Coordinate-based change listings
————

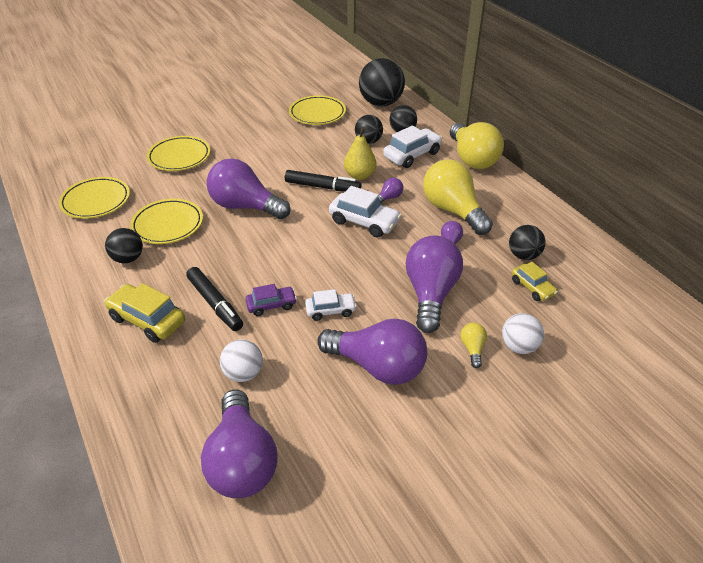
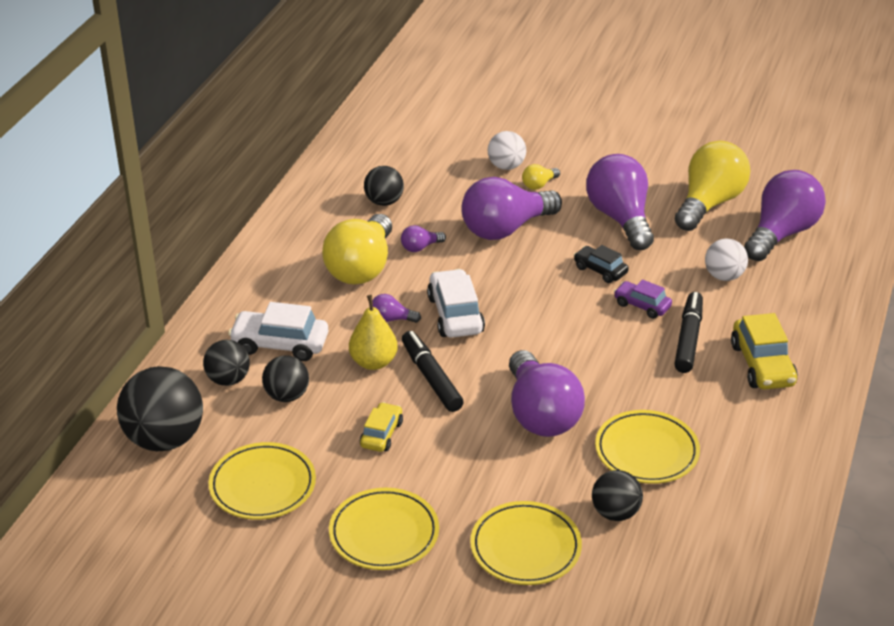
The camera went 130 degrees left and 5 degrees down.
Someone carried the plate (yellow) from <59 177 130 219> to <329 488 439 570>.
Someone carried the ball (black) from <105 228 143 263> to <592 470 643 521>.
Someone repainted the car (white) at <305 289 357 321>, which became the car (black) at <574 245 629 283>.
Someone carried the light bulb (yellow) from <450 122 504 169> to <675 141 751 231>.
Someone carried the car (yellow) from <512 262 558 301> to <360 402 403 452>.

————

All of the records must come back exactly as they stand, minus every picture.

→ **Task answer**:
The camera went 130 degrees left and 5 degrees down.
Someone carried the plate (yellow) from <59 177 130 219> to <329 488 439 570>.
Someone carried the ball (black) from <105 228 143 263> to <592 470 643 521>.
Someone repainted the car (white) at <305 289 357 321>, which became the car (black) at <574 245 629 283>.
Someone carried the light bulb (yellow) from <450 122 504 169> to <675 141 751 231>.
Someone carried the car (yellow) from <512 262 558 301> to <360 402 403 452>.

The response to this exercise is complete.